→ Work to be completed
Take the part that opens with the line containing "I want to click on white" and closes with the line containing "Can you confirm if dirt". Change "jacket" to "coat" wherever it appears there, and return only those lines with nothing else altered.

========================================

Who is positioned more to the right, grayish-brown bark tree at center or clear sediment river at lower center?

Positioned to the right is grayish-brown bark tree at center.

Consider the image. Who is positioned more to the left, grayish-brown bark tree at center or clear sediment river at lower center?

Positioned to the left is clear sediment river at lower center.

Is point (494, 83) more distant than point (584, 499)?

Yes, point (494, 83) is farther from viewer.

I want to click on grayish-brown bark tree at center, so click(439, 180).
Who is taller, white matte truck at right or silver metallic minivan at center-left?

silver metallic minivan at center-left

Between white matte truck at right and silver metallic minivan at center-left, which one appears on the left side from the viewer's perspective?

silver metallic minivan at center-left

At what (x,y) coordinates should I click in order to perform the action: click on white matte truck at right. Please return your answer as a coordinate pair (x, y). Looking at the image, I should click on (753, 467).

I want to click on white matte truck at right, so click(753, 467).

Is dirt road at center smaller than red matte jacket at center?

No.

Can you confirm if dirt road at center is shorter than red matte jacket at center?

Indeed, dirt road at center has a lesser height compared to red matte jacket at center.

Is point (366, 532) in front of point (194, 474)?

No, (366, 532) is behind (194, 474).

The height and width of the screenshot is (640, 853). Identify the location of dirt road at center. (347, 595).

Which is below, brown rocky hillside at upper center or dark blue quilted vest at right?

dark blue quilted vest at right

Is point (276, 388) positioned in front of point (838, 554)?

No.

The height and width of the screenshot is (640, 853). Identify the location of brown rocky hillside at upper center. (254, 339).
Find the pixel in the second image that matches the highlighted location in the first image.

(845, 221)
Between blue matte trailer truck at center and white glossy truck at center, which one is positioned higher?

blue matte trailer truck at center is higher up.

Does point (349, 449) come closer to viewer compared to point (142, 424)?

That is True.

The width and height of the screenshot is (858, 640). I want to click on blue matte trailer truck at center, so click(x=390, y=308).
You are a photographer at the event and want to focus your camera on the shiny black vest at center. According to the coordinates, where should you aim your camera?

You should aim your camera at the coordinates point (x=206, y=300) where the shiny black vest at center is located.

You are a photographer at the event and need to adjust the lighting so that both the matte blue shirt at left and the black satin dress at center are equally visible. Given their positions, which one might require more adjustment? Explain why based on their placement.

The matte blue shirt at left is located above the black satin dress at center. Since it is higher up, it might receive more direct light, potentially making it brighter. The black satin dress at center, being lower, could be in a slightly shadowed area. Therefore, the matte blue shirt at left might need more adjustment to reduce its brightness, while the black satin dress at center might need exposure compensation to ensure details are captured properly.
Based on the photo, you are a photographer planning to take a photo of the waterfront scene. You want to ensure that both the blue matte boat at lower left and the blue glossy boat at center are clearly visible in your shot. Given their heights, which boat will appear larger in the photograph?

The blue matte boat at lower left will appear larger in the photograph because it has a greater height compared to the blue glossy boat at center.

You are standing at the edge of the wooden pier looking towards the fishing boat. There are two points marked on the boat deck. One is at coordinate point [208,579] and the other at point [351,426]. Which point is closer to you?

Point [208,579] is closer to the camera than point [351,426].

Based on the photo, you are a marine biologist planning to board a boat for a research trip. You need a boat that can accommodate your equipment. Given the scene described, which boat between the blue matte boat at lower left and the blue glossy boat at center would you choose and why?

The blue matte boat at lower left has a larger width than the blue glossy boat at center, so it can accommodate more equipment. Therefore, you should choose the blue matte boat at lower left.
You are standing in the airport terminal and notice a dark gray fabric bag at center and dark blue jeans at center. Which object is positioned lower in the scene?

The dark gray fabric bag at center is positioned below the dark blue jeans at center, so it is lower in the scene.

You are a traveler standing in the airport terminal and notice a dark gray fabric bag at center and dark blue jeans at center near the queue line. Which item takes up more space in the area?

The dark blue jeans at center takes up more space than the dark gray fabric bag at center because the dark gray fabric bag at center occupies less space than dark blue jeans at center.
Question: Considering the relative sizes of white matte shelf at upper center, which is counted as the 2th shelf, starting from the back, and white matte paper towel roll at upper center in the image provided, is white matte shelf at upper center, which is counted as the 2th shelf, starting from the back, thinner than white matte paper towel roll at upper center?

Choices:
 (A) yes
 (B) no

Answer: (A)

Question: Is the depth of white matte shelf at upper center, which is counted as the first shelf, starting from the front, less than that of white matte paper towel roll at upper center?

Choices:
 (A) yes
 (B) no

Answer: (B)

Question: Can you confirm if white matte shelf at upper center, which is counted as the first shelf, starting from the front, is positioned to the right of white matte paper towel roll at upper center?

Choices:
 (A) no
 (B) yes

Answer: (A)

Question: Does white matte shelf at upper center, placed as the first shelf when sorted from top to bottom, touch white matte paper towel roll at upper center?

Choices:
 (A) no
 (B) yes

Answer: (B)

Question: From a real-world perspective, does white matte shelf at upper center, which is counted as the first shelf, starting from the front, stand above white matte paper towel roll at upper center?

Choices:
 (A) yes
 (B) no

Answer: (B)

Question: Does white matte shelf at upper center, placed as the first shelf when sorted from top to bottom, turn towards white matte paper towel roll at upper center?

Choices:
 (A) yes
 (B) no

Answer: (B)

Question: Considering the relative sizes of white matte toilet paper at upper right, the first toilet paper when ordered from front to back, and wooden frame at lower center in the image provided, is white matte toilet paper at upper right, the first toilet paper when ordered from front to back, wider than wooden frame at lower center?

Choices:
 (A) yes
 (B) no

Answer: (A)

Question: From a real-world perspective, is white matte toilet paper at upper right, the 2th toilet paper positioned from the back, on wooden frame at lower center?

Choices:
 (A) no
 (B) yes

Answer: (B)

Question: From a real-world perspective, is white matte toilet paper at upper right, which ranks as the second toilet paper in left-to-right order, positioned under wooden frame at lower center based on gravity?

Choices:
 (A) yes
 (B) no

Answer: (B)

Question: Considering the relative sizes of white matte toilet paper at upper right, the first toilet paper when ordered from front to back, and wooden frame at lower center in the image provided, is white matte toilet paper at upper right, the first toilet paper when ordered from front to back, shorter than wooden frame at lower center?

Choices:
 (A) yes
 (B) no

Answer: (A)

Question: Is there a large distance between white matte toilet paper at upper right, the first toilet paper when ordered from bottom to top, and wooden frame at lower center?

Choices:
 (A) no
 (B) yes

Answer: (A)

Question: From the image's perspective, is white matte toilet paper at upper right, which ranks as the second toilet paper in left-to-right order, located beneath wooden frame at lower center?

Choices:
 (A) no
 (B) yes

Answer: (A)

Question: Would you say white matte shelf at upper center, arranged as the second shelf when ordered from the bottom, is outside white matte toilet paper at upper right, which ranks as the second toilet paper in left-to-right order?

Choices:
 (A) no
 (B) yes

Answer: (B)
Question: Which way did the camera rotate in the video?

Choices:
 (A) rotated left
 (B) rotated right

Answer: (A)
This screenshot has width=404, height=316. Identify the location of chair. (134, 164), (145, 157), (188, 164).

========================================

→ Reply
I want to click on white matte truck at right, so click(753, 467).

Is dirt road at center smaller than red matte coat at center?

No.

Can you confirm if dirt road at center is shorter than red matte coat at center?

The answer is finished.